--- EXERCISE GOAL ---
Reproduce everything from the line containing "Question: Is brown leather armchair at lower right not" down to the line containing "Question: Is brown leather armchair at lower right in" in the data below, both of those lines included, and nothing else.

--- DATA IN THIS EXERCISE ---
....
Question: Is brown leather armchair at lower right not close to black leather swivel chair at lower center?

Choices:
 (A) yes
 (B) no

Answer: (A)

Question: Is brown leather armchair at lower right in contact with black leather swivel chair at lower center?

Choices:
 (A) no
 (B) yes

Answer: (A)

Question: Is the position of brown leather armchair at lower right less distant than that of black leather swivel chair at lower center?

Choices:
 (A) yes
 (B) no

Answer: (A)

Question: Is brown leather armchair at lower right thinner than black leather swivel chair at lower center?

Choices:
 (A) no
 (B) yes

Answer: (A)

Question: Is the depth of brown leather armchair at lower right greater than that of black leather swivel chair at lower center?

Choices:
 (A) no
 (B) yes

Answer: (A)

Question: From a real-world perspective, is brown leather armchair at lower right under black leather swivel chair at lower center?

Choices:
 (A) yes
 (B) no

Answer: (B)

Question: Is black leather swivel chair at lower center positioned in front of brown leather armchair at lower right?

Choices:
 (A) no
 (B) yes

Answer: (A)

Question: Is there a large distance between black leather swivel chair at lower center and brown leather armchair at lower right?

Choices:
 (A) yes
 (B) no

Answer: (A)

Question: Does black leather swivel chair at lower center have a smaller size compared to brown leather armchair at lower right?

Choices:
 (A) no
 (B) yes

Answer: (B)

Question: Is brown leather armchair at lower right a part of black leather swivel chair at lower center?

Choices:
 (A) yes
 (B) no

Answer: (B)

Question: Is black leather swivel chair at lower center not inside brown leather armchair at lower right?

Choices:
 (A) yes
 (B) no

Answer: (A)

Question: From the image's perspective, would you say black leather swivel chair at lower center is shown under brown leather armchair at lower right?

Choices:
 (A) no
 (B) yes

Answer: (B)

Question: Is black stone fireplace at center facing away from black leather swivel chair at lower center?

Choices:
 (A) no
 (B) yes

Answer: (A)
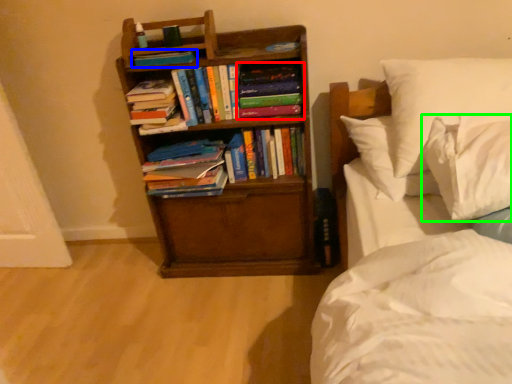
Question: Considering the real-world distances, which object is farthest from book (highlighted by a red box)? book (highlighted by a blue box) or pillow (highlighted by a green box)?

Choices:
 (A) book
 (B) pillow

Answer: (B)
....
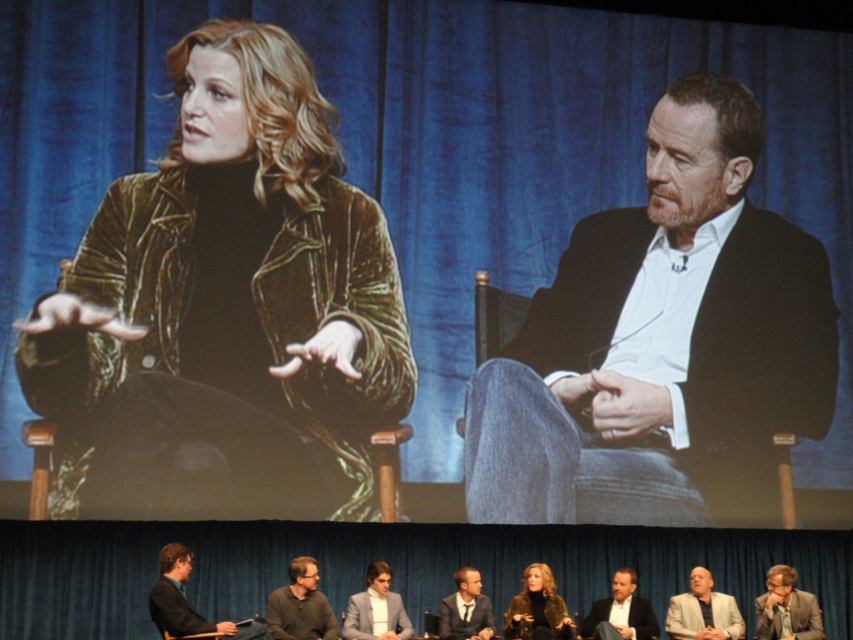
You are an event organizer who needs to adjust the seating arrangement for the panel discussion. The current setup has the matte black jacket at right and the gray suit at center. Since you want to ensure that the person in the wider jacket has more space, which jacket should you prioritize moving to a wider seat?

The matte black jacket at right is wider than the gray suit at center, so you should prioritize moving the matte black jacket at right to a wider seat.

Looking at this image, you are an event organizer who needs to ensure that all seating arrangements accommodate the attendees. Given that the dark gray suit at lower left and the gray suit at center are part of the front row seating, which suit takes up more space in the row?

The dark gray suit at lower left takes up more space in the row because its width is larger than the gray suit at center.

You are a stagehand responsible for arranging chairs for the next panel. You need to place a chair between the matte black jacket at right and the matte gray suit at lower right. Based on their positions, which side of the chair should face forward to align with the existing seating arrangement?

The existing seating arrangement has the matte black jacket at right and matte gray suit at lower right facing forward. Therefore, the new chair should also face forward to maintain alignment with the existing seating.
....
--- SOLVED PROBLEM ---
Question: Is brown leather armchair at lower right not close to black leather swivel chair at lower center?

Choices:
 (A) yes
 (B) no

Answer: (A)

Question: Is brown leather armchair at lower right in contact with black leather swivel chair at lower center?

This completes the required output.